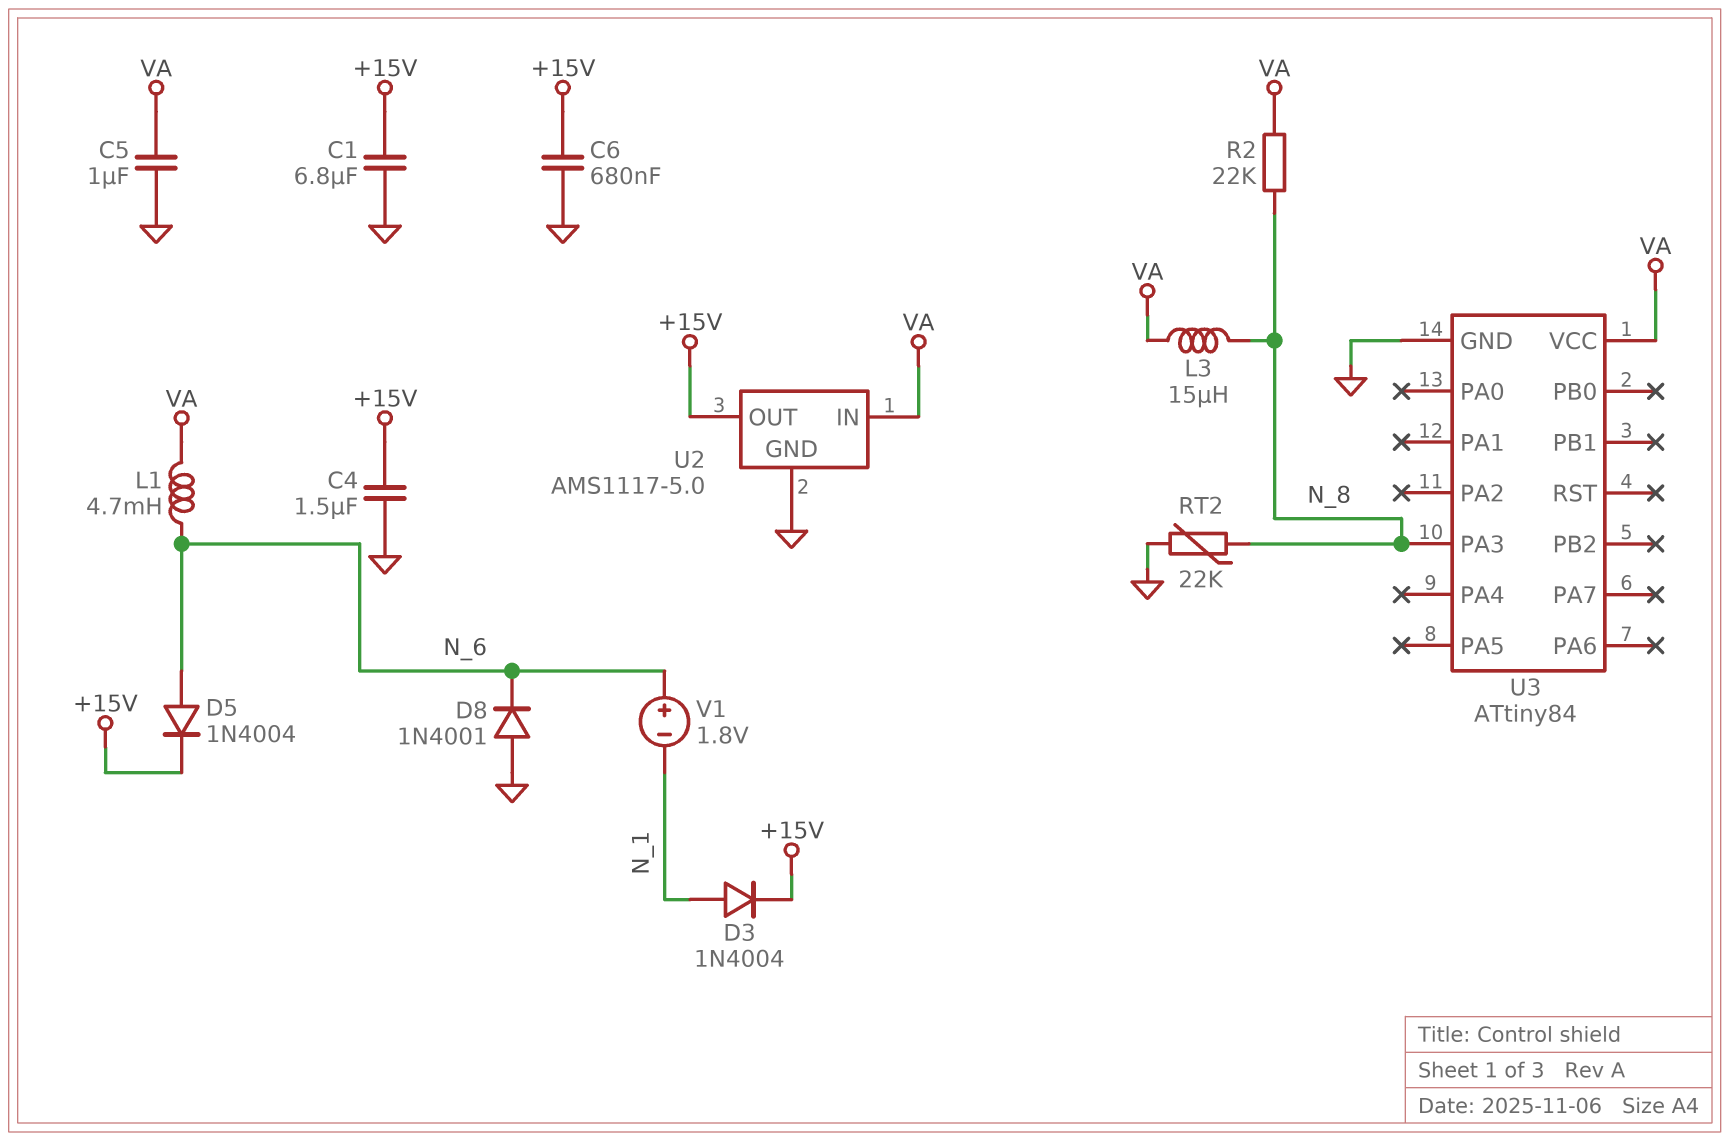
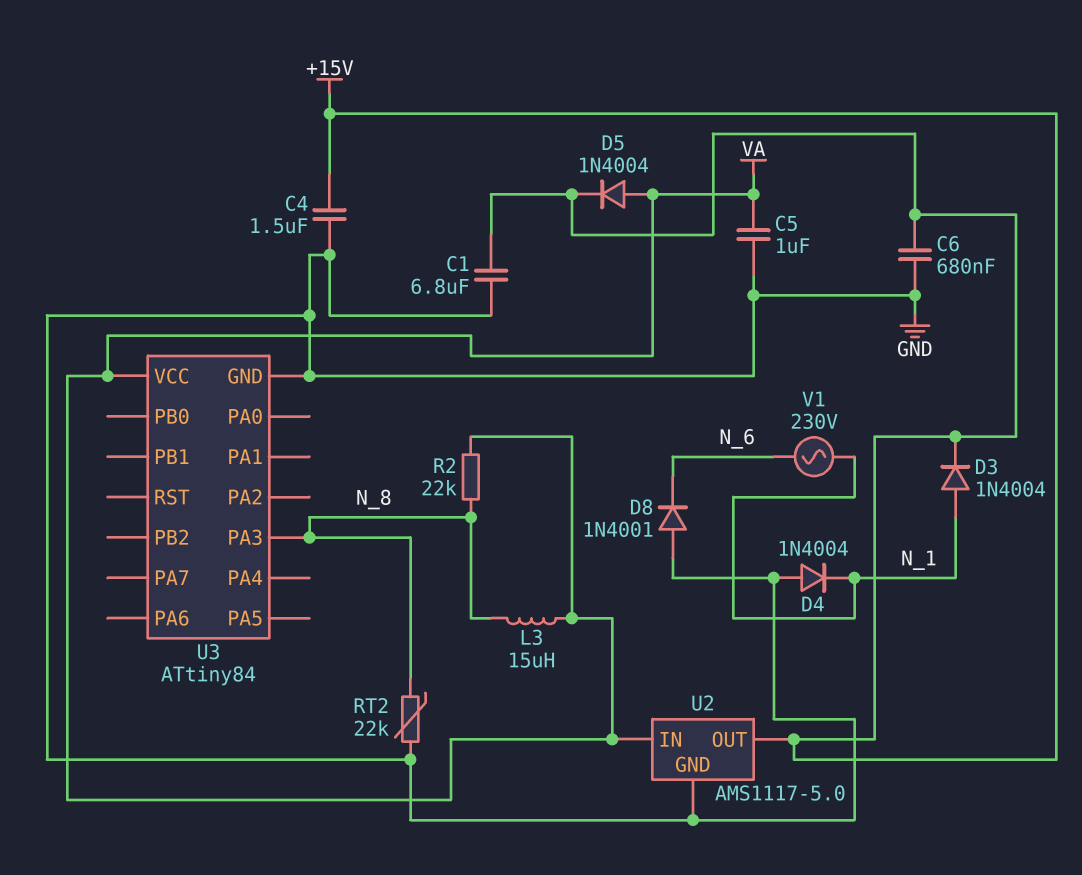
D4: none -> diode 1N4004 (A GND, K N_1)
D5: diode 1N4004 (A N_6, K +15V) -> diode 1N4004 (A VA, K +15V)
L1: 4.7mH (N_6, VA) -> none
V1: 1.8V (plus N_6, minus N_1) -> AC 230V (N_1, N_6)

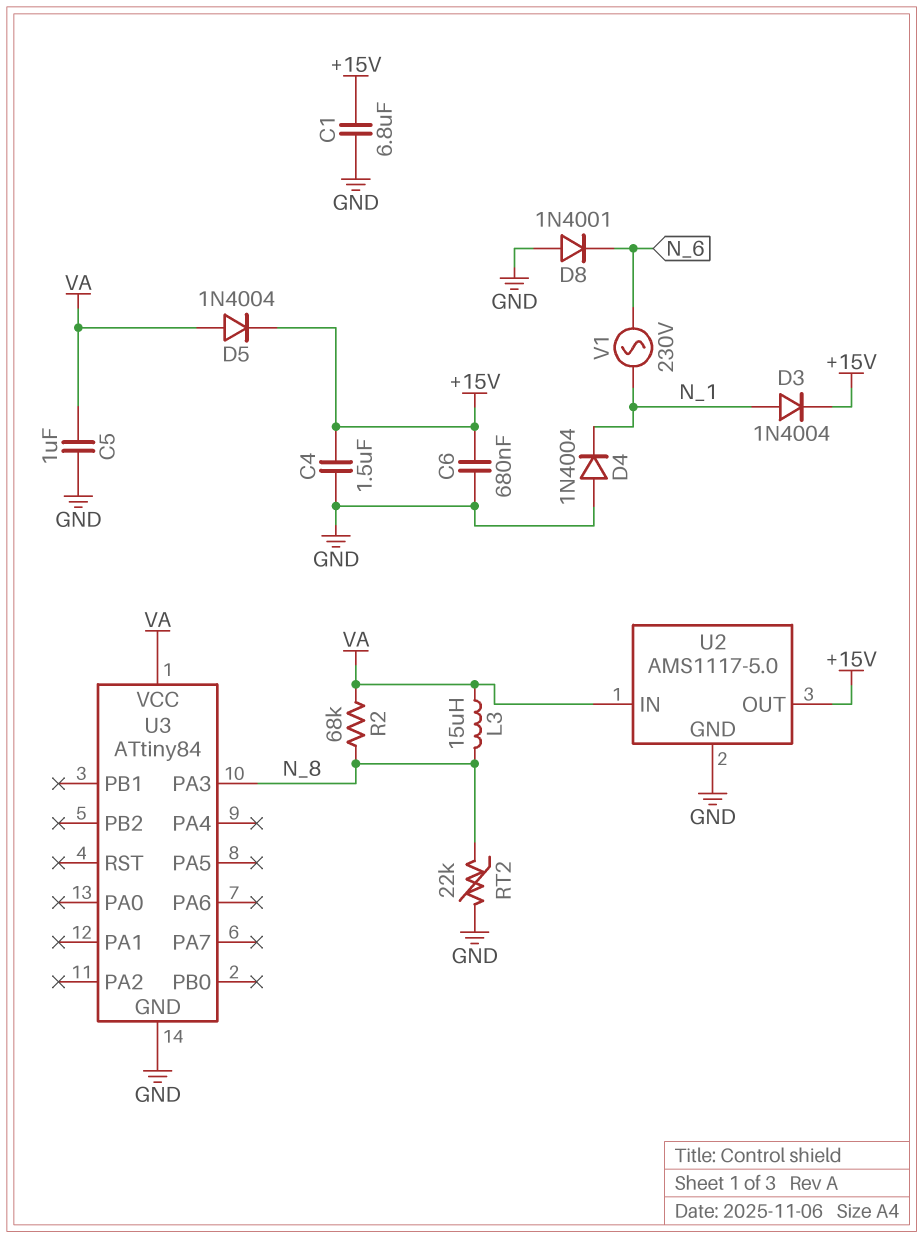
R2: 22k (N_8, VA) -> 68k (N_8, VA)

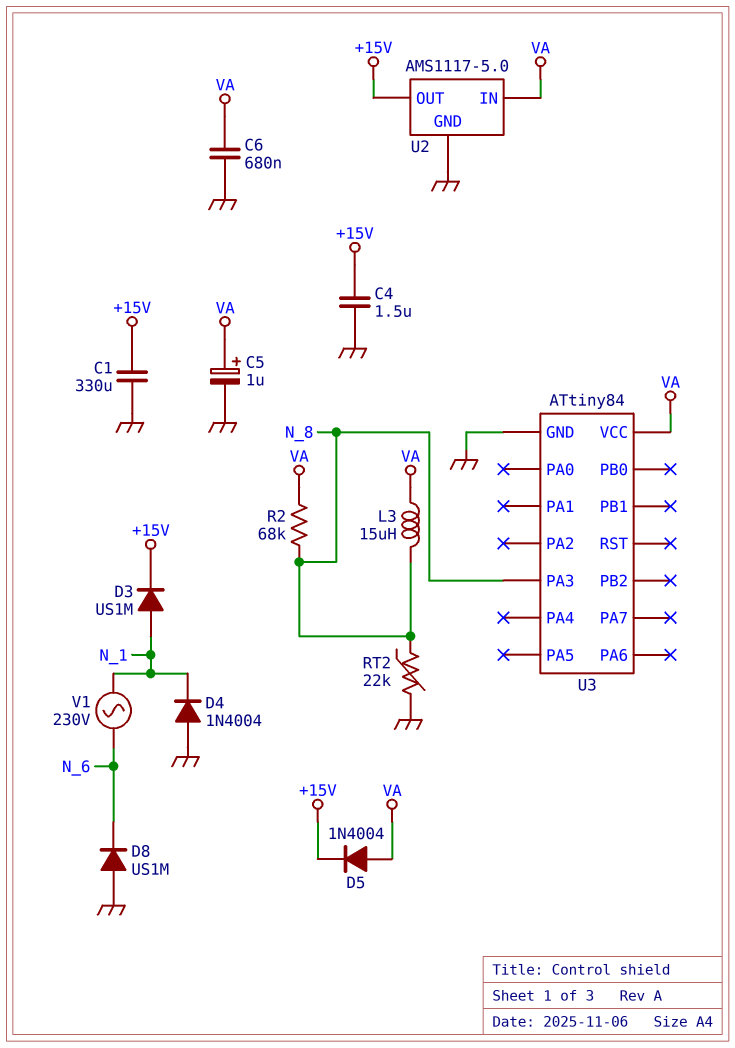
C1: 6.8uF (+15V, GND) -> 330uF (+15V, GND)
C5: 1uF (GND, VA) -> 1uF (plus VA, minus GND)
C6: 680nF (+15V, GND) -> 680nF (GND, VA)
D3: diode 1N4004 (A N_1, K +15V) -> diode US1M (A N_1, K +15V)
D8: diode 1N4001 (A GND, K N_6) -> diode US1M (A GND, K N_6)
══════════════════════════════
- What is being asked
Starting with the line that contains "R2: 22k (N_8, VA) -> 68k (N_8, VA)", print every line through the end of the data exactly as written; omit all pictures and add nothing else.

- Response for this exercise
R2: 22k (N_8, VA) -> 68k (N_8, VA)

C1: 6.8uF (+15V, GND) -> 330uF (+15V, GND)
C5: 1uF (GND, VA) -> 1uF (plus VA, minus GND)
C6: 680nF (+15V, GND) -> 680nF (GND, VA)
D3: diode 1N4004 (A N_1, K +15V) -> diode US1M (A N_1, K +15V)
D8: diode 1N4001 (A GND, K N_6) -> diode US1M (A GND, K N_6)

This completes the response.